WHAT YOU ARE ASKED TO DO
Retype all the records below exactly as they are, with no image carried over.

[Per-category count data]
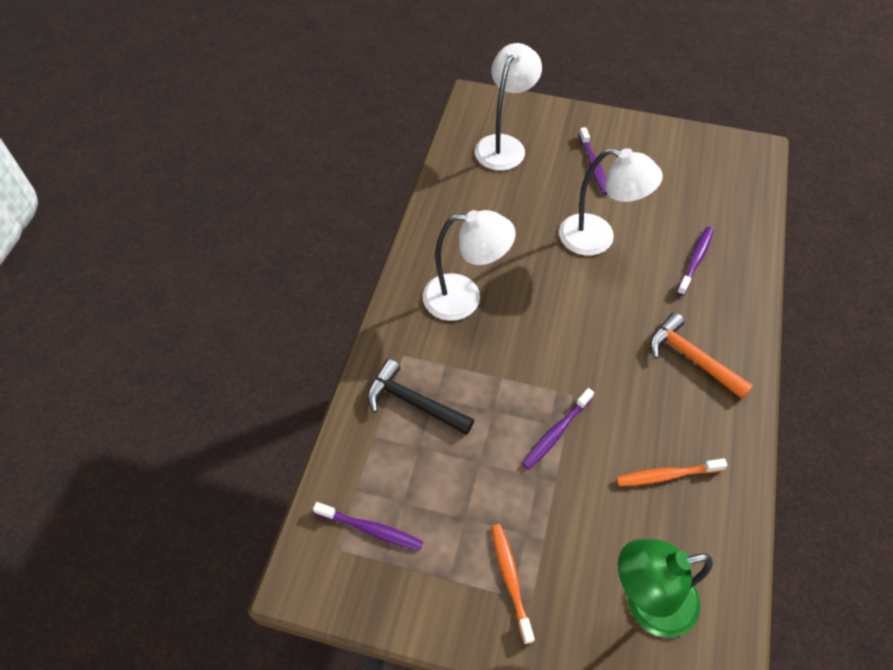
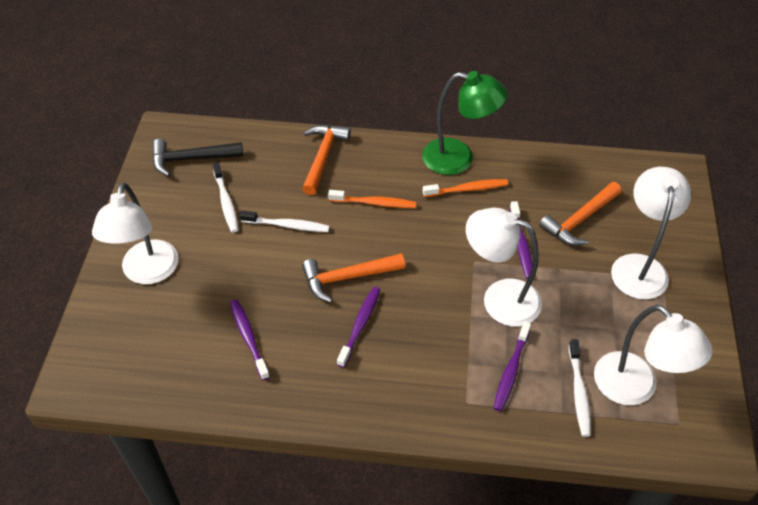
orange hammer: 1 -> 3
white lamp: 3 -> 4
white toothbrush: 0 -> 3

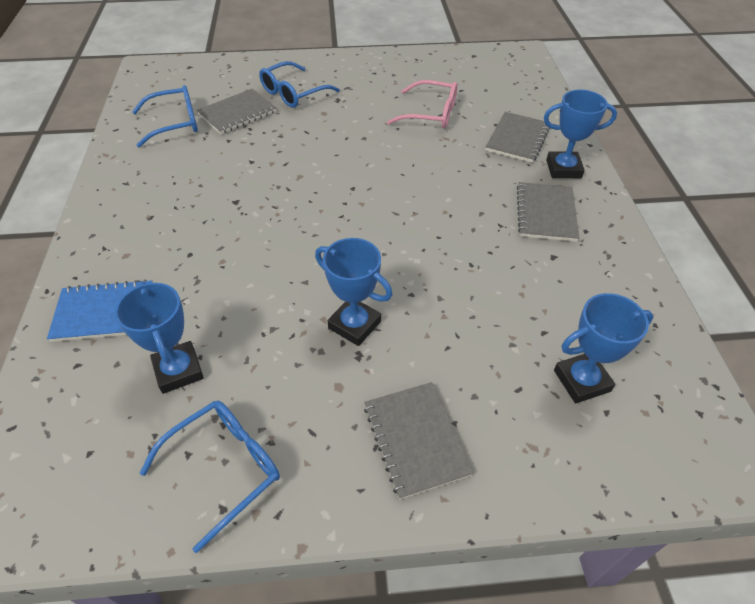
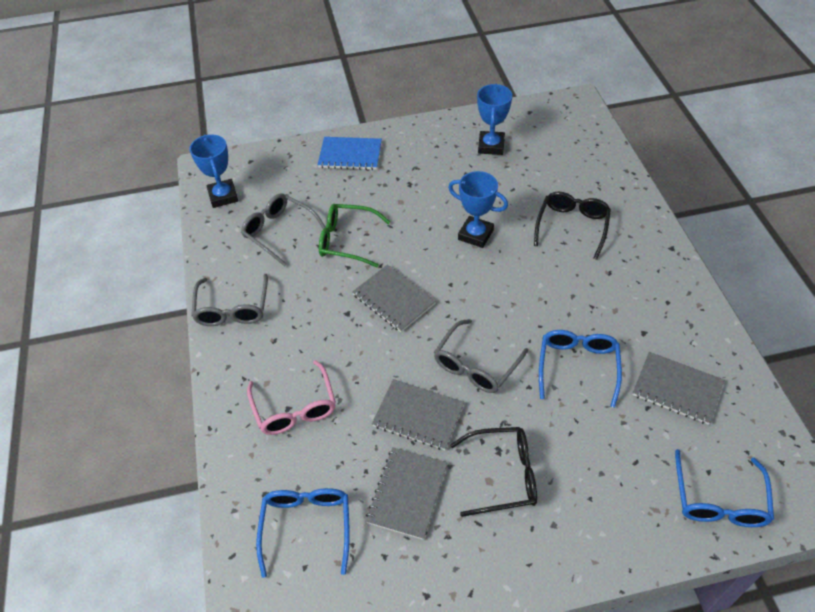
black glasses: 0 -> 2
blue trophy: 4 -> 3
green glasses: 0 -> 1
grey glasses: 0 -> 3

ANSWER FOR THE TASK
orange hammer: 1 -> 3
white lamp: 3 -> 4
white toothbrush: 0 -> 3

black glasses: 0 -> 2
blue trophy: 4 -> 3
green glasses: 0 -> 1
grey glasses: 0 -> 3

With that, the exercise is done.